[Task]
Print this span of the material below exactly: the line with "white cheese [480,298,539,364]", the line with "none -> white spoon [619,330,735,386]", and every line between them, but nothing else.

[Information provided]
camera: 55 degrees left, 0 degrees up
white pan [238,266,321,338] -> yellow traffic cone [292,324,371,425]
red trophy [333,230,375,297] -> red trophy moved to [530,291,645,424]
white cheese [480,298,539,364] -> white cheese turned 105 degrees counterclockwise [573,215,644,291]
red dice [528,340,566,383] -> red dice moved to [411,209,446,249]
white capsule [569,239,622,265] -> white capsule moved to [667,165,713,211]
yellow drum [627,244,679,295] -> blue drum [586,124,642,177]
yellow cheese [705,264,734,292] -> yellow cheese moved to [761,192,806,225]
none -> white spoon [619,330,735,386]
---
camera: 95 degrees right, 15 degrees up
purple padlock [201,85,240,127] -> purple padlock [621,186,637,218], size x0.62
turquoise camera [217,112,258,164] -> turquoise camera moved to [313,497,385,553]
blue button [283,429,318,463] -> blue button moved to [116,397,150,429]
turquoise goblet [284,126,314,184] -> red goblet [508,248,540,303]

[Your solution]
white cheese [480,298,539,364] -> white cheese turned 105 degrees counterclockwise [573,215,644,291]
red dice [528,340,566,383] -> red dice moved to [411,209,446,249]
white capsule [569,239,622,265] -> white capsule moved to [667,165,713,211]
yellow drum [627,244,679,295] -> blue drum [586,124,642,177]
yellow cheese [705,264,734,292] -> yellow cheese moved to [761,192,806,225]
none -> white spoon [619,330,735,386]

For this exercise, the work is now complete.